**ABOUT THIS TASK:**
All lines from the one including "before: red strawberry" to the bottom of the entries below should be repeated exactly, both ends kept.

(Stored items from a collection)
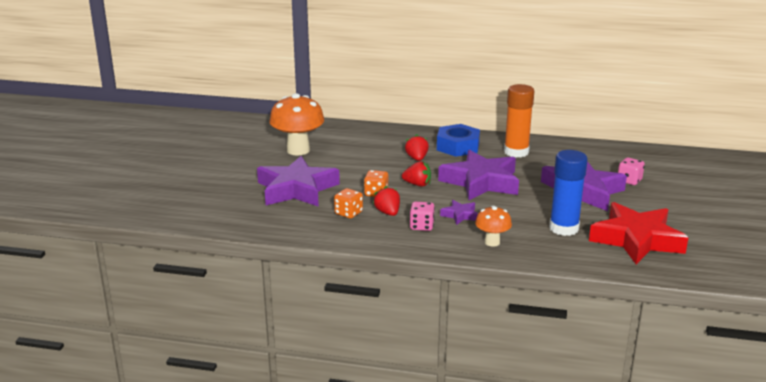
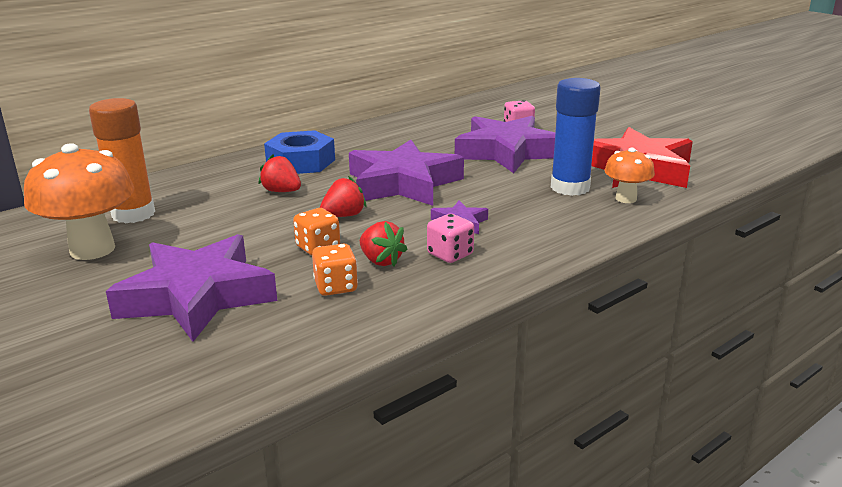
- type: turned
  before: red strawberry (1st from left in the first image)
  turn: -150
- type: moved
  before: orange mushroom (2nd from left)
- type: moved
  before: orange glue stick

**WRITTEN RESPONSE:**
  before: red strawberry (1st from left in the first image)
  turn: -150
- type: moved
  before: orange mushroom (2nd from left)
- type: moved
  before: orange glue stick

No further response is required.